#### [Supplied records]

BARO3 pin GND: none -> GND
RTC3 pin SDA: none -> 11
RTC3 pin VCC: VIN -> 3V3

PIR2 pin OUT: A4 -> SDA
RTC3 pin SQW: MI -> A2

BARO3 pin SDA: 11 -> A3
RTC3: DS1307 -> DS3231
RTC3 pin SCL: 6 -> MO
...
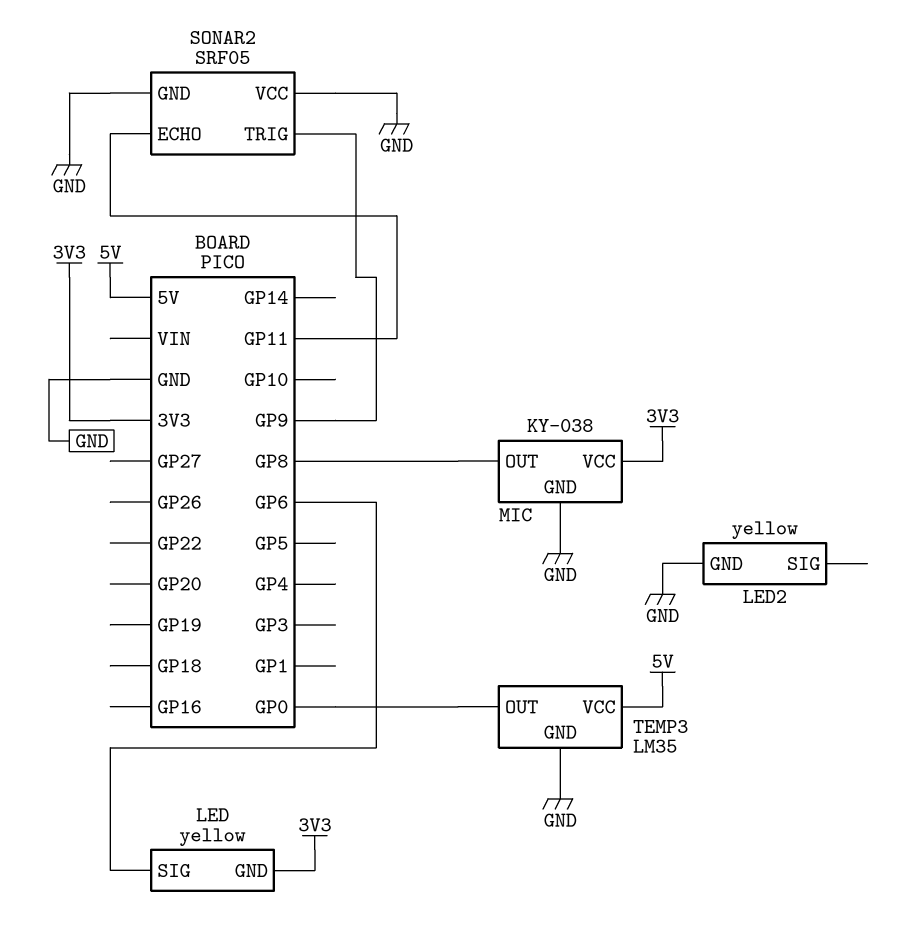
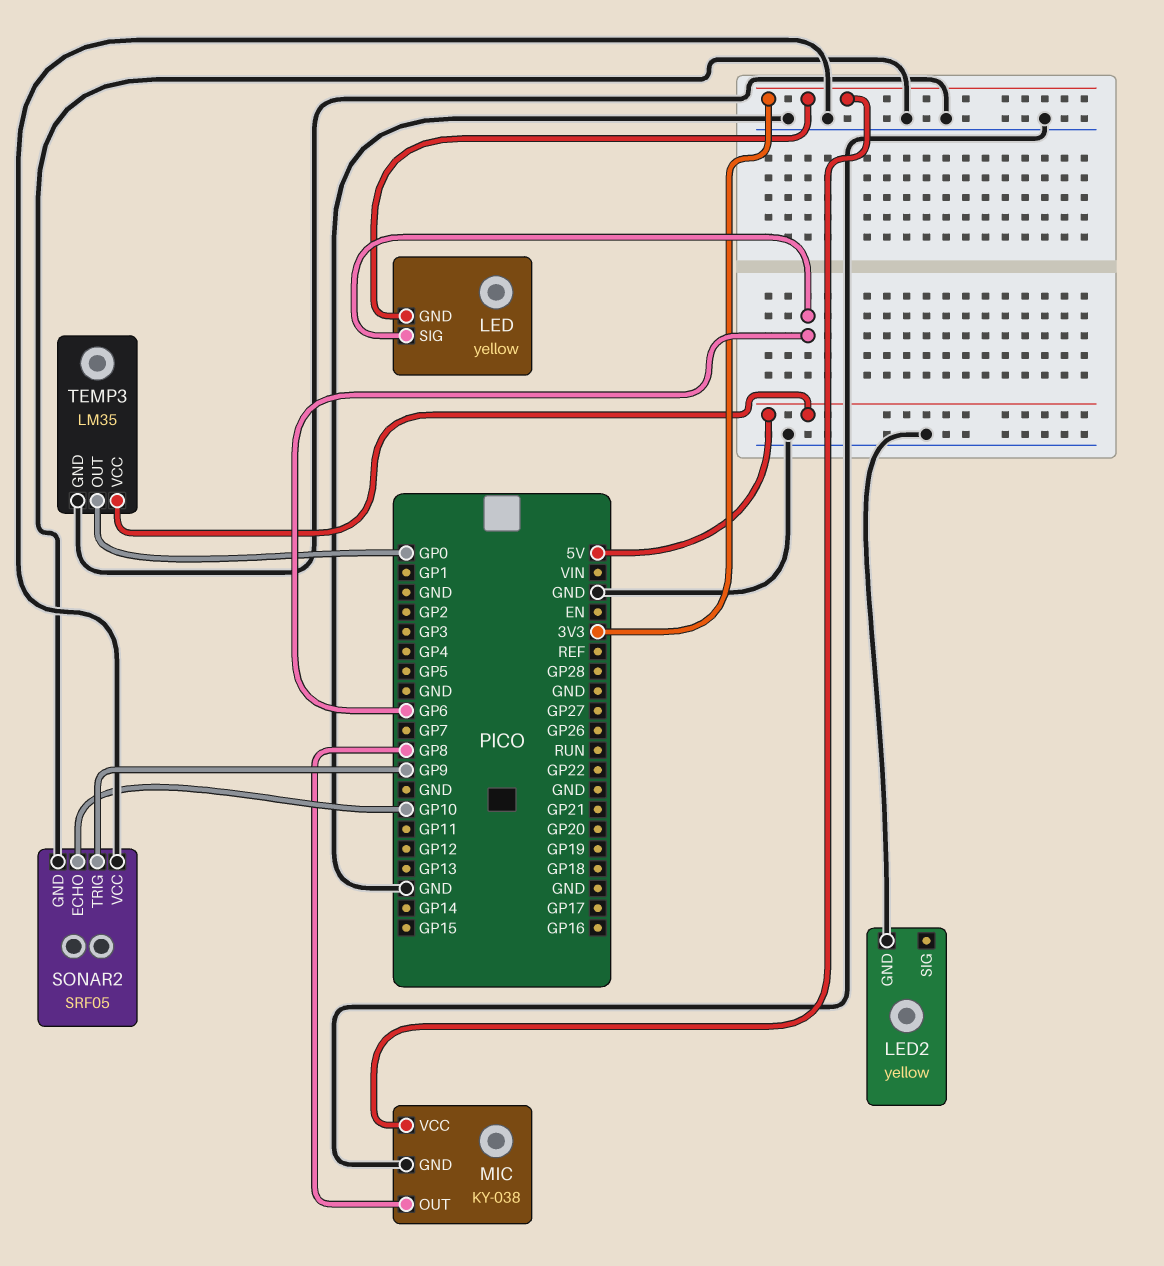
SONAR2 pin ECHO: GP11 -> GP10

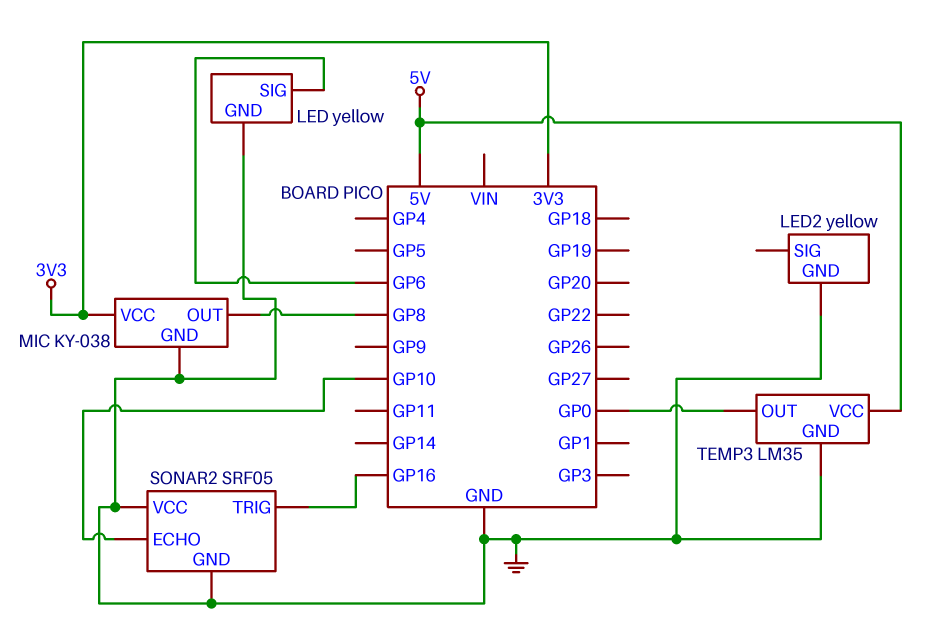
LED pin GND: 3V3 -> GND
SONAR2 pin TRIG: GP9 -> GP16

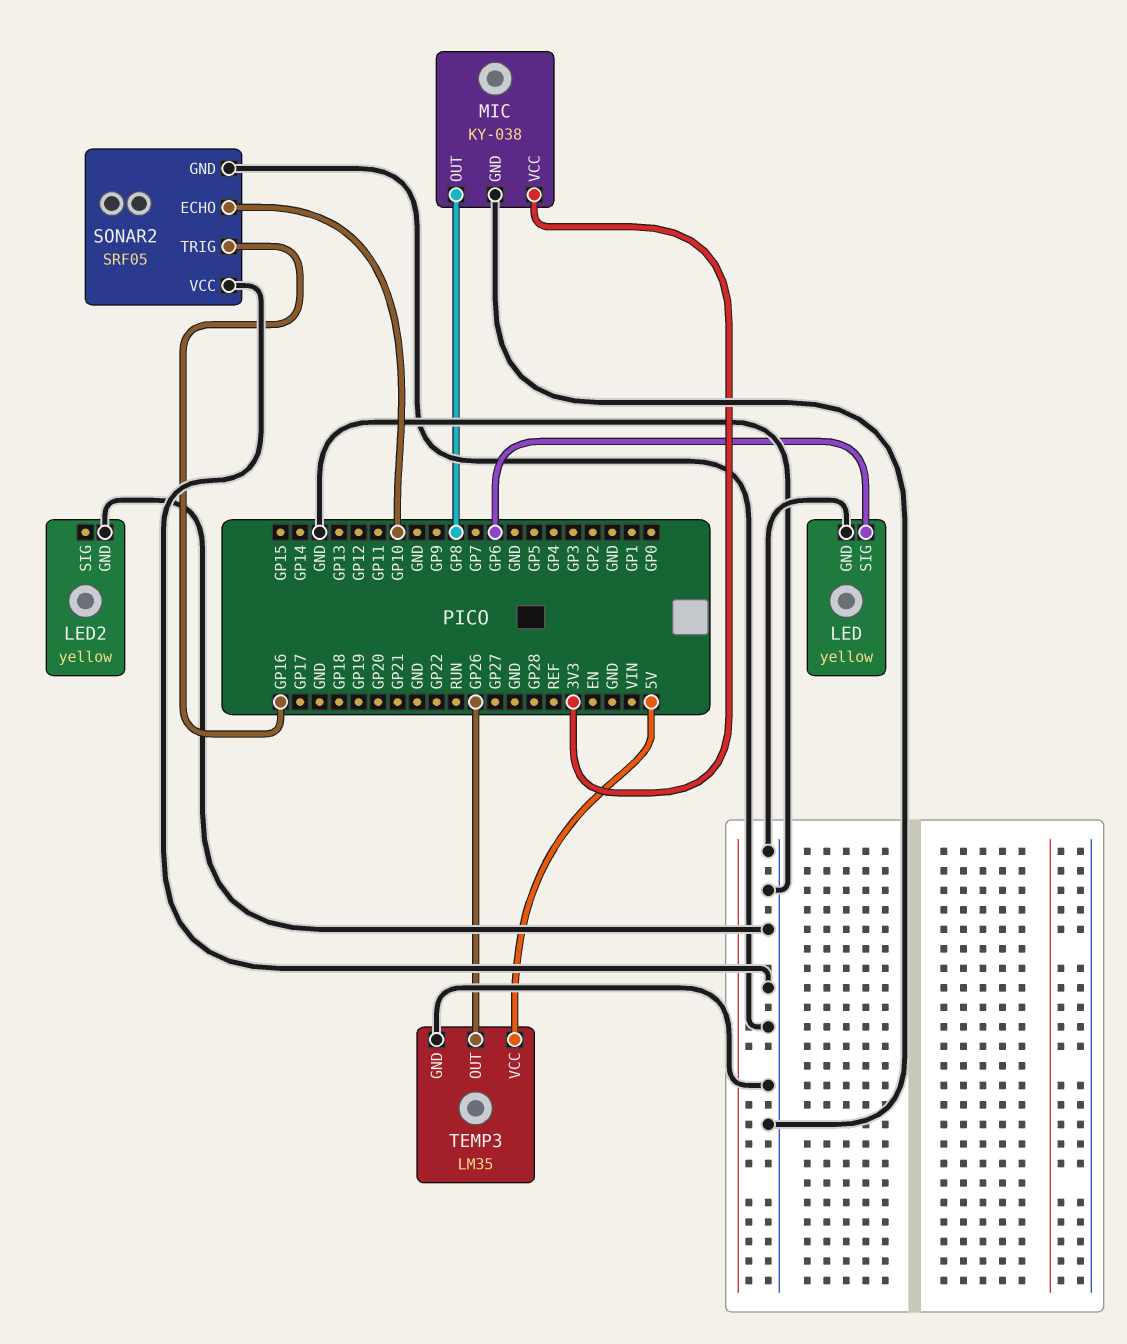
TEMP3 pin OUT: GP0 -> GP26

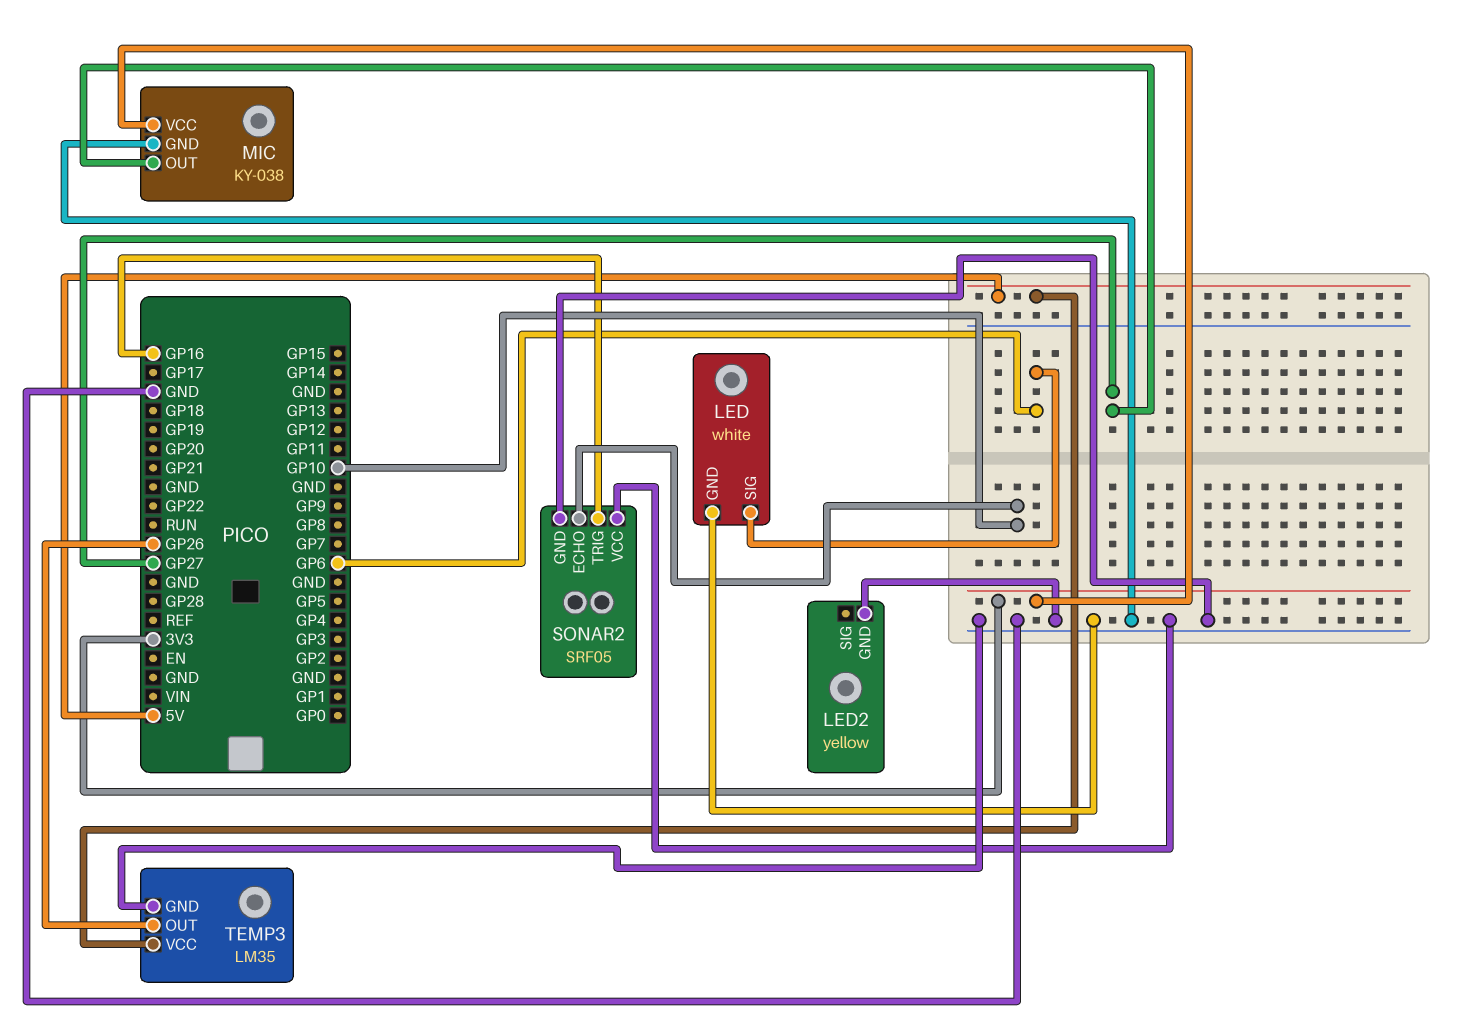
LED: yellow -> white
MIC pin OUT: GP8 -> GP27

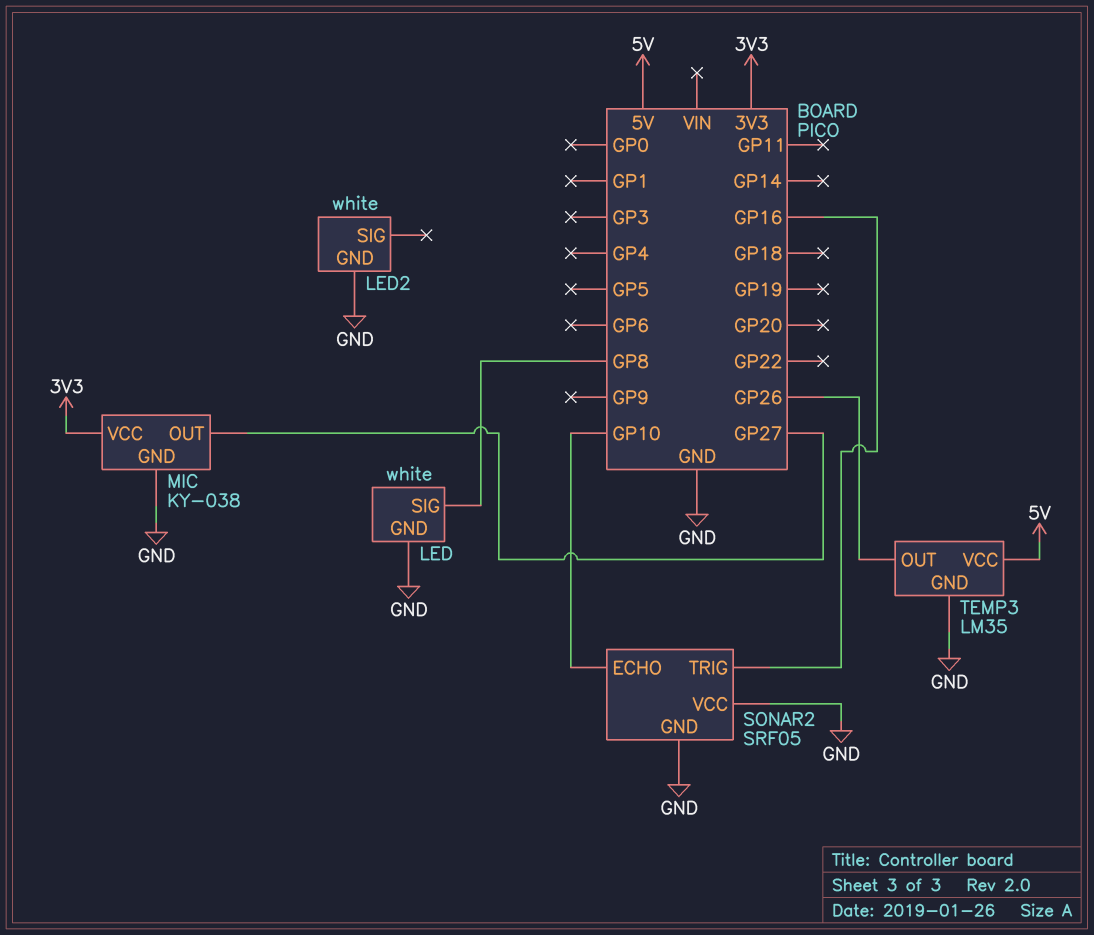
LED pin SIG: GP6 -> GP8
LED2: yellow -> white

#### [Task description]
Take the entries above and copy exactly the lines starting at the one with "MIC pin OUT: GP8 -> GP27" and ending at the one with "LED2: yellow -> white"; nothing outside that span, and no pictures.

#### [Written response]
MIC pin OUT: GP8 -> GP27

LED pin SIG: GP6 -> GP8
LED2: yellow -> white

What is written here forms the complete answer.